[Element lookup items]

★ ★ ★ ★ ★

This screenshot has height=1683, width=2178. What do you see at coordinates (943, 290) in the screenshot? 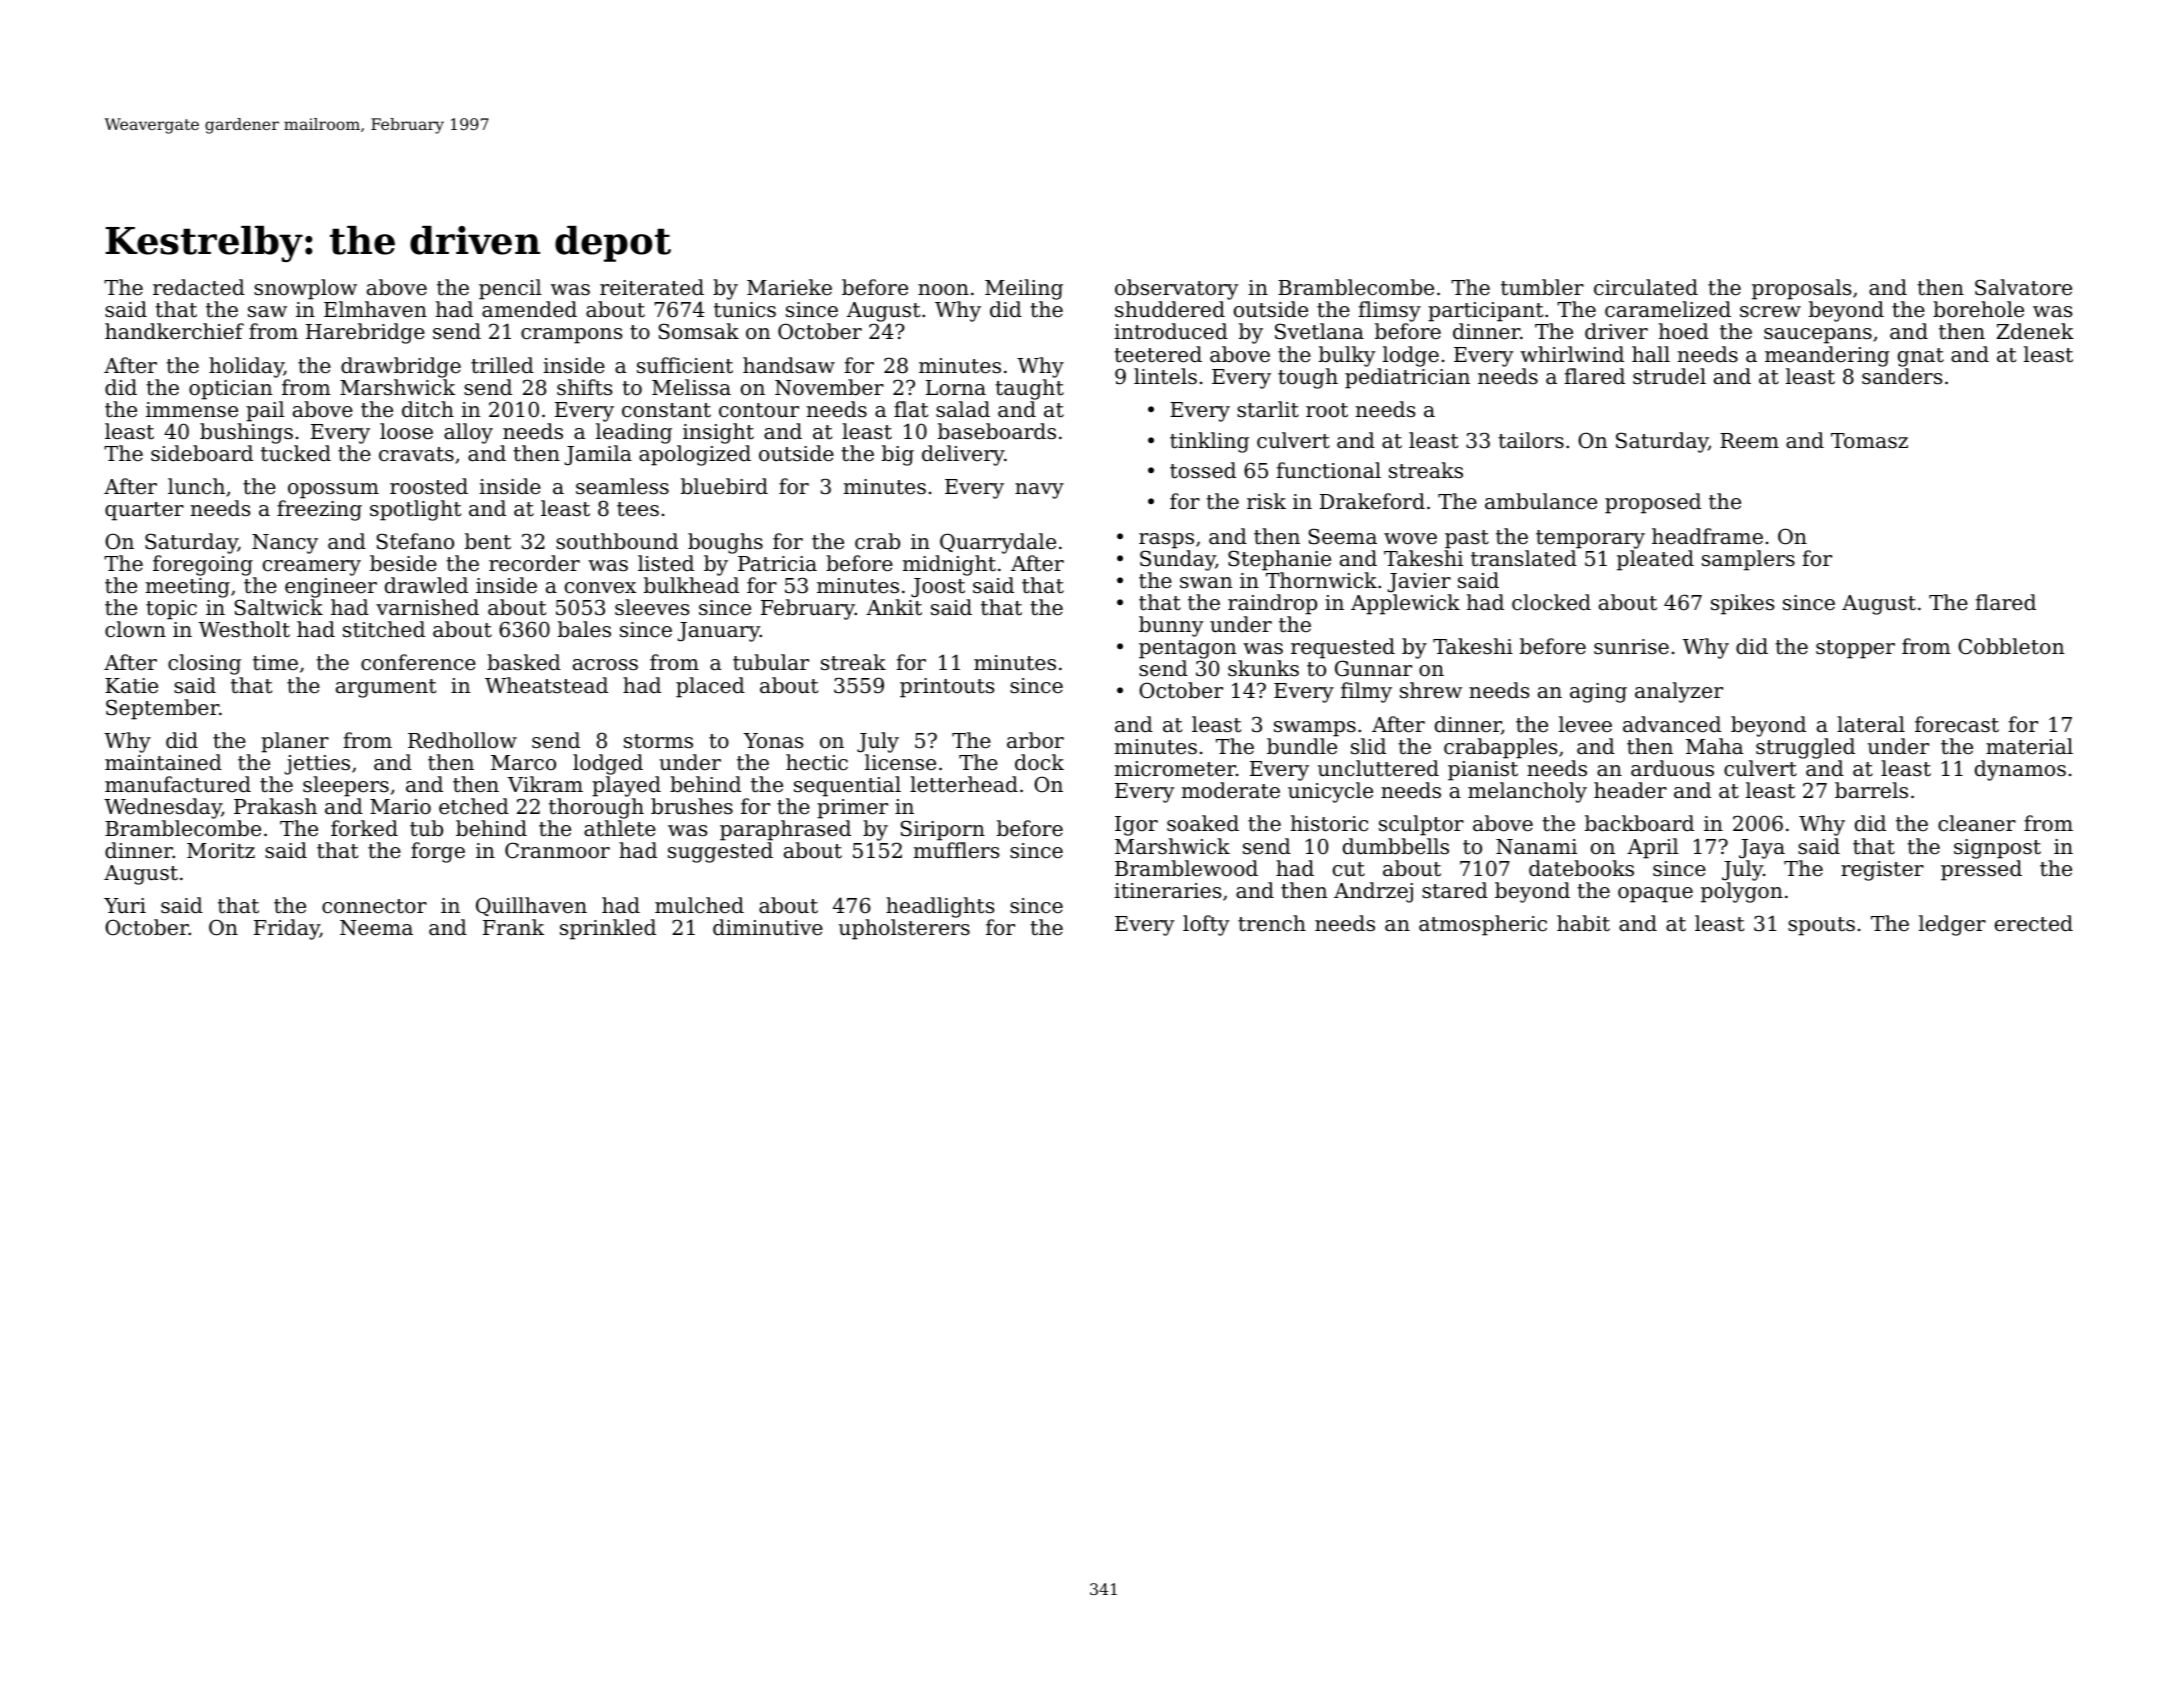
I see `noon` at bounding box center [943, 290].
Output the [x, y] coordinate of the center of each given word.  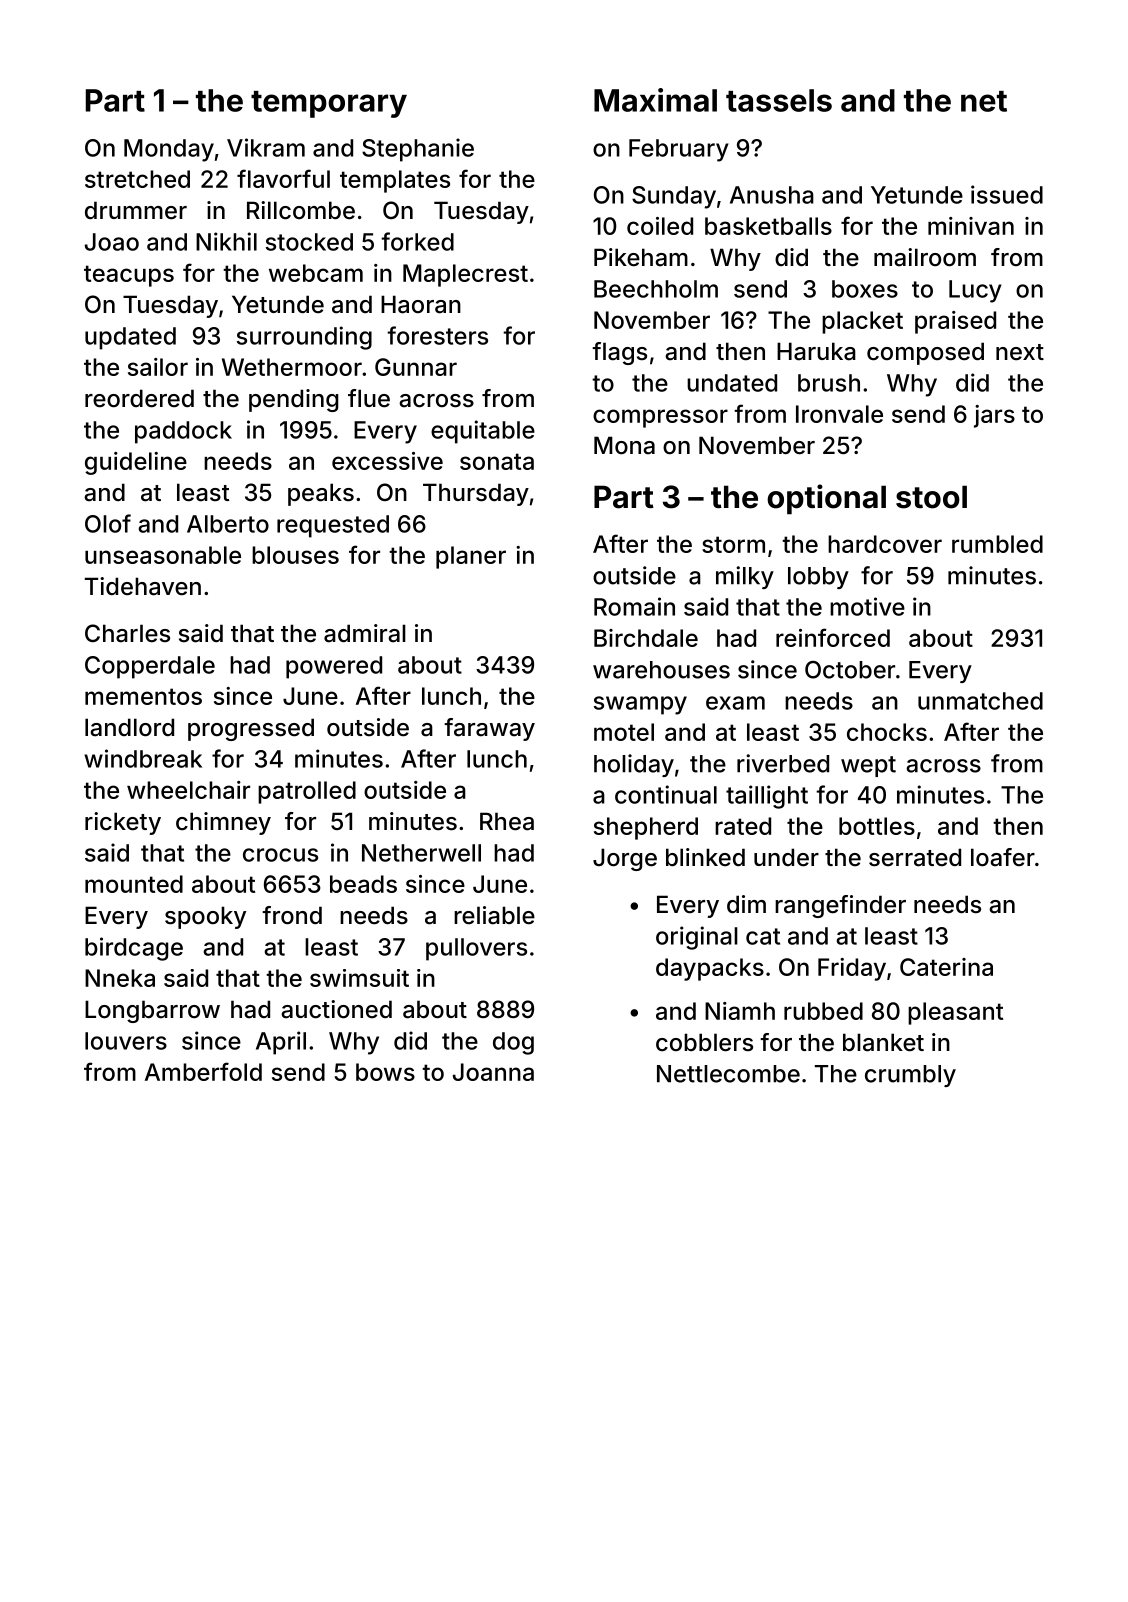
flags [619, 353]
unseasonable [163, 555]
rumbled [997, 544]
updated [130, 338]
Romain [634, 606]
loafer [1003, 857]
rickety [123, 823]
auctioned [336, 1009]
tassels [779, 100]
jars [994, 416]
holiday [634, 765]
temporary [329, 104]
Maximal [655, 100]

★ ★ ★ ★ ★

Render the items from the line containing "loafer [1003, 857]" through the end of the items, inclusive, as a two-column CSV with columns "word" and "center". Give one row per item with its text and its answer, each in a single quoted field with any line breaks replaced by spaces.

Correct result »
word,center
"loafer","[1003, 857]"
"rickety","[123, 823]"
"auctioned","[336, 1009]"
"tassels","[779, 100]"
"jars","[994, 416]"
"holiday","[634, 765]"
"temporary","[329, 104]"
"Maximal","[655, 100]"